Start of Supplied entries

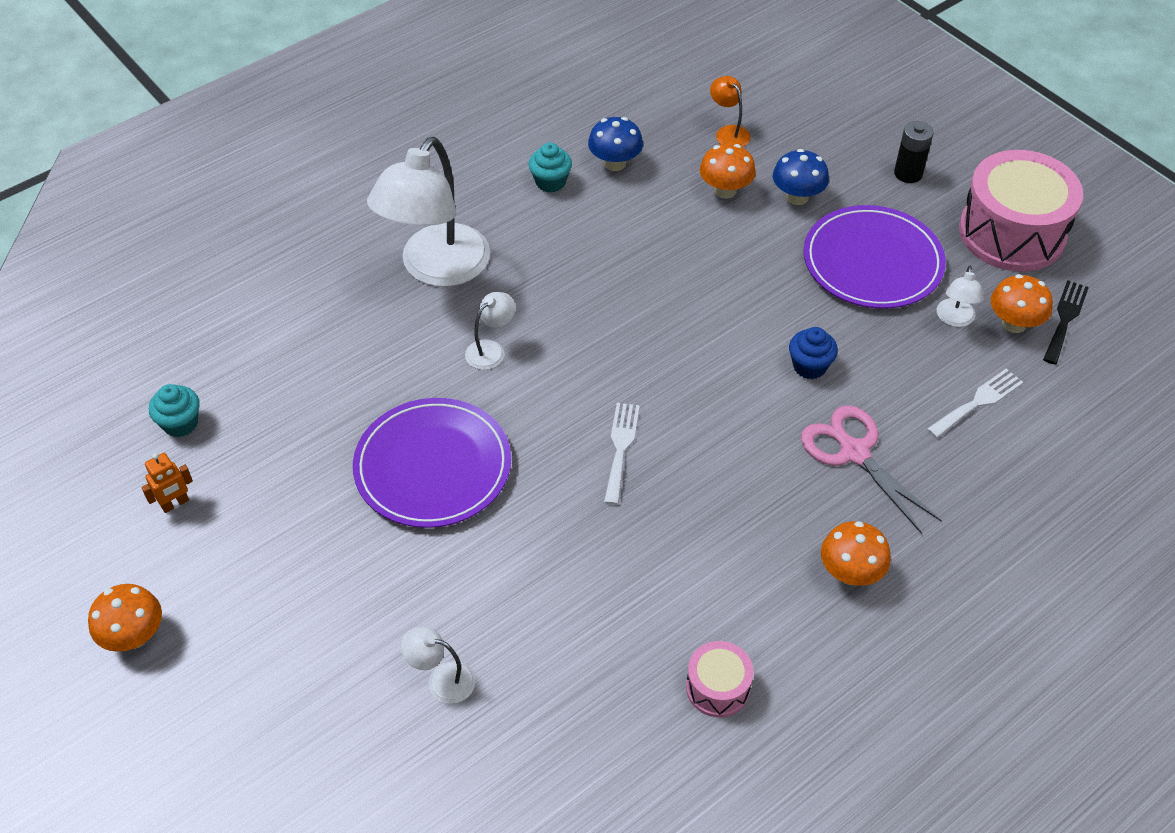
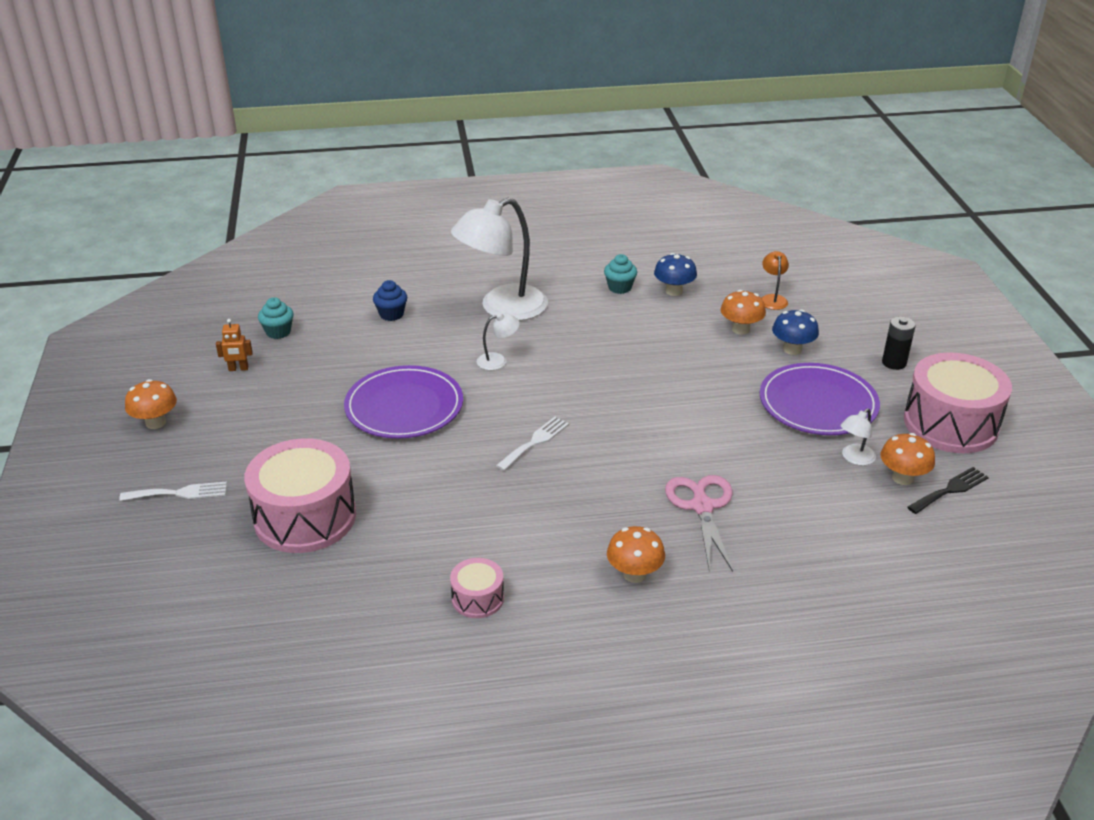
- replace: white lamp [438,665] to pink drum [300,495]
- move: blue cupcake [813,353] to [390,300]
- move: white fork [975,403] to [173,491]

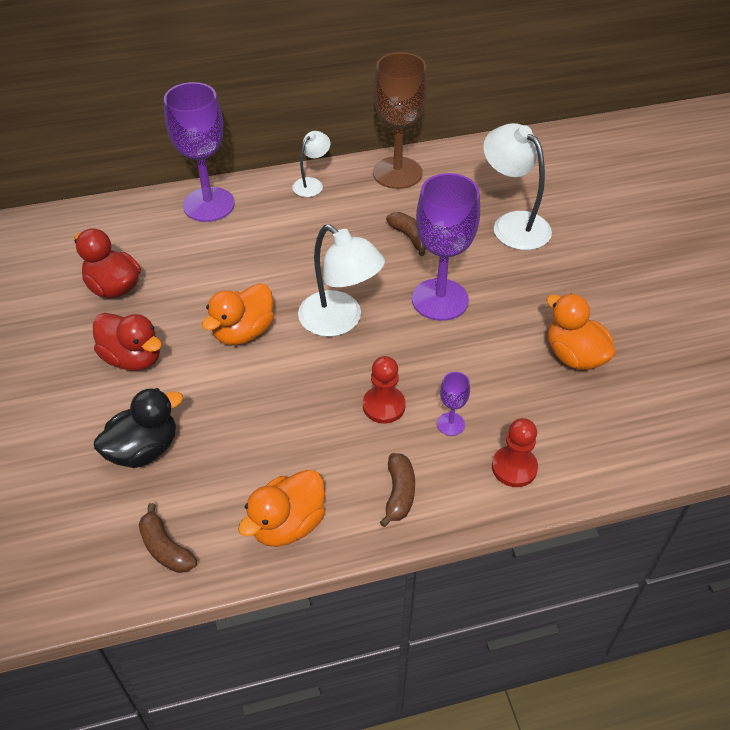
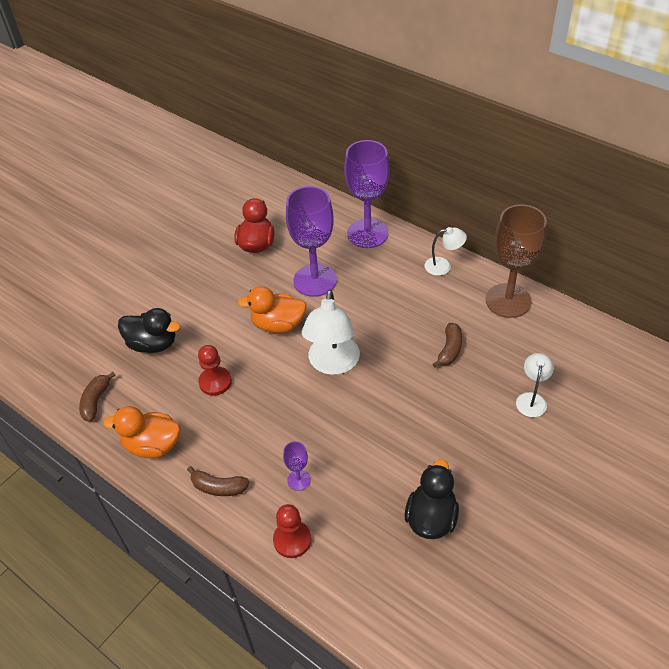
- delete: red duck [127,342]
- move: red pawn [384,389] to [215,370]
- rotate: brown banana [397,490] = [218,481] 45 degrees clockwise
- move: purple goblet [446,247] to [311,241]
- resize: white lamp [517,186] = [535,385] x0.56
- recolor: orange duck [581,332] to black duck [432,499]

End of Supplied entries

Try it
A word-for-word transcription of the entries above, free of images, is what is wanted.

Written answer
- replace: white lamp [438,665] to pink drum [300,495]
- move: blue cupcake [813,353] to [390,300]
- move: white fork [975,403] to [173,491]

- delete: red duck [127,342]
- move: red pawn [384,389] to [215,370]
- rotate: brown banana [397,490] = [218,481] 45 degrees clockwise
- move: purple goblet [446,247] to [311,241]
- resize: white lamp [517,186] = [535,385] x0.56
- recolor: orange duck [581,332] to black duck [432,499]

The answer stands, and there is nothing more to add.